━━ Data provided ━━

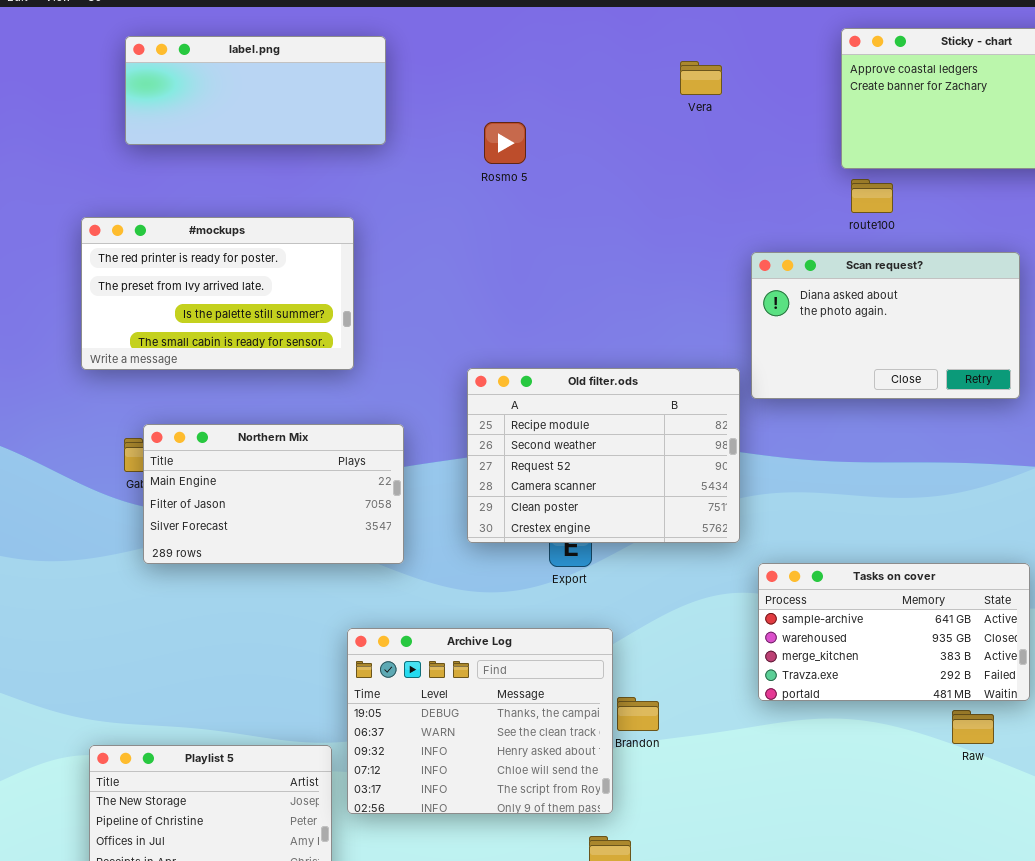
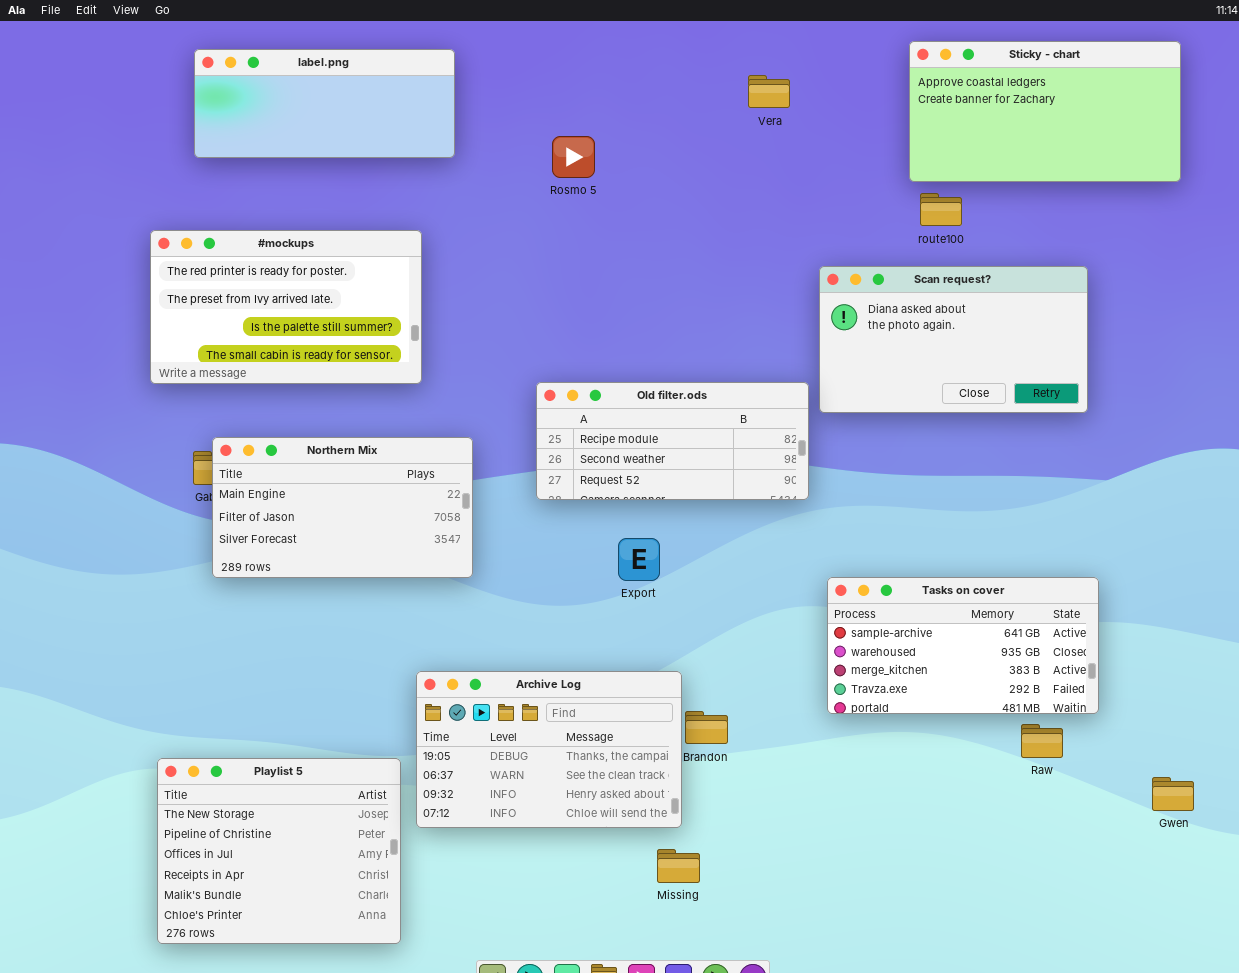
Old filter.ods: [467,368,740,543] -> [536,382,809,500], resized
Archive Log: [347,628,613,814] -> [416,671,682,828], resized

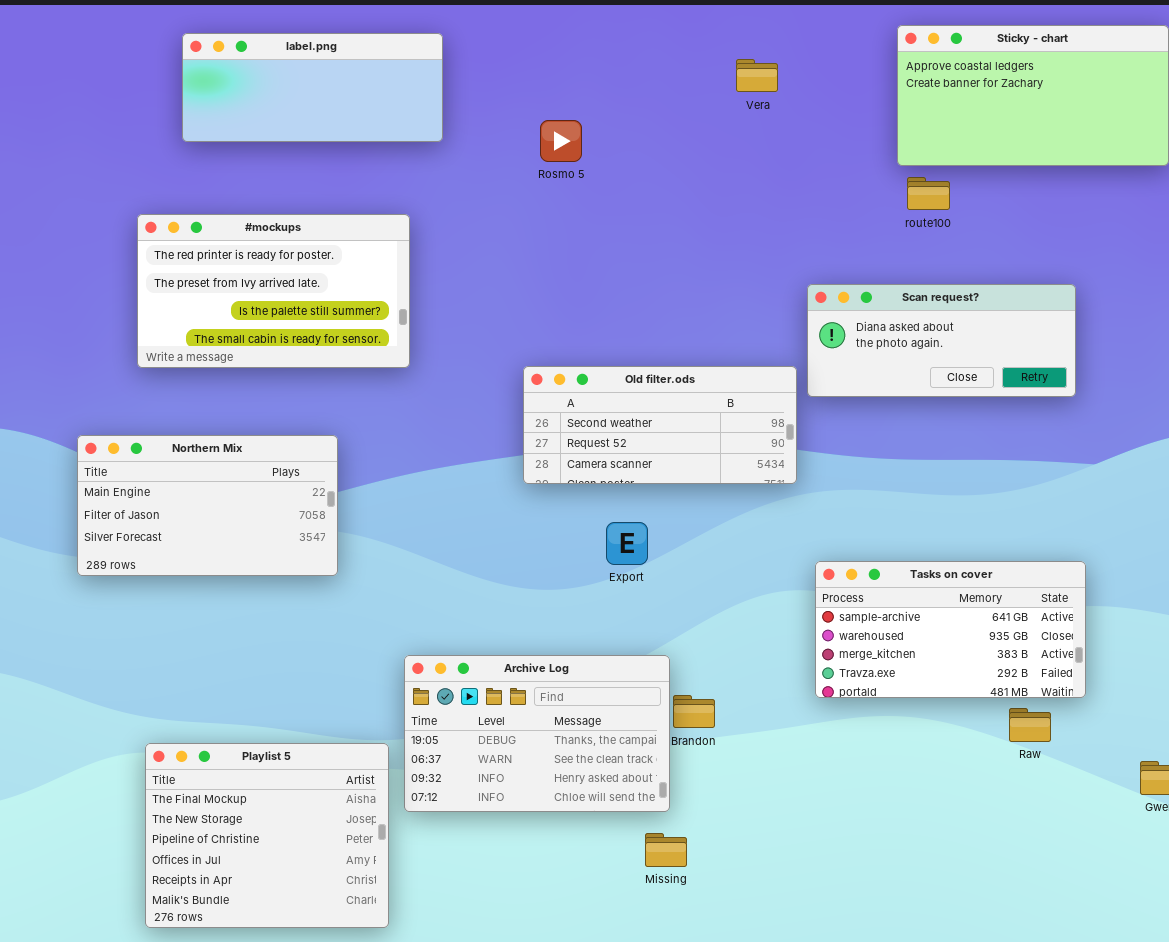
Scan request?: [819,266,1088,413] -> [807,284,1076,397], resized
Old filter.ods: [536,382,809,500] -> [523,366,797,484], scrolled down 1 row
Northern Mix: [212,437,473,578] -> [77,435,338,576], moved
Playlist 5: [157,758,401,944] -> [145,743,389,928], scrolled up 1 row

━━━

In the copy, include no pictures; otherwise transcribe the entries exactly.

Old filter.ods: [467,368,740,543] -> [536,382,809,500], resized
Archive Log: [347,628,613,814] -> [416,671,682,828], resized

Scan request?: [819,266,1088,413] -> [807,284,1076,397], resized
Old filter.ods: [536,382,809,500] -> [523,366,797,484], scrolled down 1 row
Northern Mix: [212,437,473,578] -> [77,435,338,576], moved
Playlist 5: [157,758,401,944] -> [145,743,389,928], scrolled up 1 row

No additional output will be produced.